**Try it:** Give back each line below verbatim.

***** Supplied data *****

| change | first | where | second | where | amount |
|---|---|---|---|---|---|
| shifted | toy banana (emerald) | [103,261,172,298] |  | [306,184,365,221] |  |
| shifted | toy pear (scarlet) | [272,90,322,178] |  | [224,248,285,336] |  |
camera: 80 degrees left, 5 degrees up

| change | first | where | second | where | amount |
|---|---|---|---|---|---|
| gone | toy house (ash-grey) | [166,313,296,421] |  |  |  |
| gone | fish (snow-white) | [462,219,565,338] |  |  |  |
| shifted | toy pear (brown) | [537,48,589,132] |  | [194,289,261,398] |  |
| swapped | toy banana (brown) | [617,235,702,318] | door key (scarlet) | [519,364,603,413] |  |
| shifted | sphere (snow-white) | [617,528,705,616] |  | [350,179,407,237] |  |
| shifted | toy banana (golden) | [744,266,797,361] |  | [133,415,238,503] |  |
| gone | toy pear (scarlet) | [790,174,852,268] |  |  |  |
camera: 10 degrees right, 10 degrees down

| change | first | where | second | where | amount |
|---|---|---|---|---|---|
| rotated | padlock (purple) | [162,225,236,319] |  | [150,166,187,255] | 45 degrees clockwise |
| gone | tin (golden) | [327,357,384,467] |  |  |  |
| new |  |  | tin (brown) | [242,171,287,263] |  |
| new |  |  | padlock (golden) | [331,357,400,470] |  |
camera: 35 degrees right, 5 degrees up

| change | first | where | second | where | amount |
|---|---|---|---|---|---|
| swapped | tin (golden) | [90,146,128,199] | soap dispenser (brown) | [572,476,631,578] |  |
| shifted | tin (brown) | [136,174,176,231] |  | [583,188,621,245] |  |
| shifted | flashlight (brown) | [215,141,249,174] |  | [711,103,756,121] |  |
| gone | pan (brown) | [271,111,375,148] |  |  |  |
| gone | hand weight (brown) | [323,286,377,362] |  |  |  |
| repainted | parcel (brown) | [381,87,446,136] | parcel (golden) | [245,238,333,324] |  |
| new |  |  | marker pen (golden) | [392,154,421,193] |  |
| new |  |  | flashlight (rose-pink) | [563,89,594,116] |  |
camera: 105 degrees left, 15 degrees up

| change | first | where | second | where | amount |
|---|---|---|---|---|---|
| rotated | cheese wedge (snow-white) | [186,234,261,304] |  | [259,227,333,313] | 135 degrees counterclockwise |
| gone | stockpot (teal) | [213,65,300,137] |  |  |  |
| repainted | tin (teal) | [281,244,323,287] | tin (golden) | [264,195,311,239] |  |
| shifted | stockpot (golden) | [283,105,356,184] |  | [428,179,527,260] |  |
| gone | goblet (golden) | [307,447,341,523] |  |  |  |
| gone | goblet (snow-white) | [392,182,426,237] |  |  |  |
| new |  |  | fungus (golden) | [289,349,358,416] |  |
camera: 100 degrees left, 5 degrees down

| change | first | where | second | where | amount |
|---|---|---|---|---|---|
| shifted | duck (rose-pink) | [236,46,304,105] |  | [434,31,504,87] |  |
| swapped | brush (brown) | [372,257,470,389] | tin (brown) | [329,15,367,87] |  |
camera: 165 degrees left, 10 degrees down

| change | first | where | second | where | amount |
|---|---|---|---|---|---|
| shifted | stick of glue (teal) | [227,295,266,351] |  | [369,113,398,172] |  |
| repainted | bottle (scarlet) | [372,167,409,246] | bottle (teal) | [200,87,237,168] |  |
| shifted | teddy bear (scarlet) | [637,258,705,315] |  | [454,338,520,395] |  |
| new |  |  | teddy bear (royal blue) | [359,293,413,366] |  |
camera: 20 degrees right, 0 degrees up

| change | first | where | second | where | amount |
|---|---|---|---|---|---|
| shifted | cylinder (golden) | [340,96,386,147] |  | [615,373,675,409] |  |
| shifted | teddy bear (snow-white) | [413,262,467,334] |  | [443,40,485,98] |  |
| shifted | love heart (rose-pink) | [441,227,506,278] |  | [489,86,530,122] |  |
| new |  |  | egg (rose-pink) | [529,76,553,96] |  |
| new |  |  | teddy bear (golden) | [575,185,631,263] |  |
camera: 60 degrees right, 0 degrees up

*****

**Output for this exercise:**
| change | first | where | second | where | amount |
|---|---|---|---|---|---|
| shifted | toy banana (emerald) | [103,261,172,298] |  | [306,184,365,221] |  |
| shifted | toy pear (scarlet) | [272,90,322,178] |  | [224,248,285,336] |  |
camera: 80 degrees left, 5 degrees up

| change | first | where | second | where | amount |
|---|---|---|---|---|---|
| gone | toy house (ash-grey) | [166,313,296,421] |  |  |  |
| gone | fish (snow-white) | [462,219,565,338] |  |  |  |
| shifted | toy pear (brown) | [537,48,589,132] |  | [194,289,261,398] |  |
| swapped | toy banana (brown) | [617,235,702,318] | door key (scarlet) | [519,364,603,413] |  |
| shifted | sphere (snow-white) | [617,528,705,616] |  | [350,179,407,237] |  |
| shifted | toy banana (golden) | [744,266,797,361] |  | [133,415,238,503] |  |
| gone | toy pear (scarlet) | [790,174,852,268] |  |  |  |
camera: 10 degrees right, 10 degrees down

| change | first | where | second | where | amount |
|---|---|---|---|---|---|
| rotated | padlock (purple) | [162,225,236,319] |  | [150,166,187,255] | 45 degrees clockwise |
| gone | tin (golden) | [327,357,384,467] |  |  |  |
| new |  |  | tin (brown) | [242,171,287,263] |  |
| new |  |  | padlock (golden) | [331,357,400,470] |  |
camera: 35 degrees right, 5 degrees up

| change | first | where | second | where | amount |
|---|---|---|---|---|---|
| swapped | tin (golden) | [90,146,128,199] | soap dispenser (brown) | [572,476,631,578] |  |
| shifted | tin (brown) | [136,174,176,231] |  | [583,188,621,245] |  |
| shifted | flashlight (brown) | [215,141,249,174] |  | [711,103,756,121] |  |
| gone | pan (brown) | [271,111,375,148] |  |  |  |
| gone | hand weight (brown) | [323,286,377,362] |  |  |  |
| repainted | parcel (brown) | [381,87,446,136] | parcel (golden) | [245,238,333,324] |  |
| new |  |  | marker pen (golden) | [392,154,421,193] |  |
| new |  |  | flashlight (rose-pink) | [563,89,594,116] |  |
camera: 105 degrees left, 15 degrees up

| change | first | where | second | where | amount |
|---|---|---|---|---|---|
| rotated | cheese wedge (snow-white) | [186,234,261,304] |  | [259,227,333,313] | 135 degrees counterclockwise |
| gone | stockpot (teal) | [213,65,300,137] |  |  |  |
| repainted | tin (teal) | [281,244,323,287] | tin (golden) | [264,195,311,239] |  |
| shifted | stockpot (golden) | [283,105,356,184] |  | [428,179,527,260] |  |
| gone | goblet (golden) | [307,447,341,523] |  |  |  |
| gone | goblet (snow-white) | [392,182,426,237] |  |  |  |
| new |  |  | fungus (golden) | [289,349,358,416] |  |
camera: 100 degrees left, 5 degrees down

| change | first | where | second | where | amount |
|---|---|---|---|---|---|
| shifted | duck (rose-pink) | [236,46,304,105] |  | [434,31,504,87] |  |
| swapped | brush (brown) | [372,257,470,389] | tin (brown) | [329,15,367,87] |  |
camera: 165 degrees left, 10 degrees down

| change | first | where | second | where | amount |
|---|---|---|---|---|---|
| shifted | stick of glue (teal) | [227,295,266,351] |  | [369,113,398,172] |  |
| repainted | bottle (scarlet) | [372,167,409,246] | bottle (teal) | [200,87,237,168] |  |
| shifted | teddy bear (scarlet) | [637,258,705,315] |  | [454,338,520,395] |  |
| new |  |  | teddy bear (royal blue) | [359,293,413,366] |  |
camera: 20 degrees right, 0 degrees up

| change | first | where | second | where | amount |
|---|---|---|---|---|---|
| shifted | cylinder (golden) | [340,96,386,147] |  | [615,373,675,409] |  |
| shifted | teddy bear (snow-white) | [413,262,467,334] |  | [443,40,485,98] |  |
| shifted | love heart (rose-pink) | [441,227,506,278] |  | [489,86,530,122] |  |
| new |  |  | egg (rose-pink) | [529,76,553,96] |  |
| new |  |  | teddy bear (golden) | [575,185,631,263] |  |
camera: 60 degrees right, 0 degrees up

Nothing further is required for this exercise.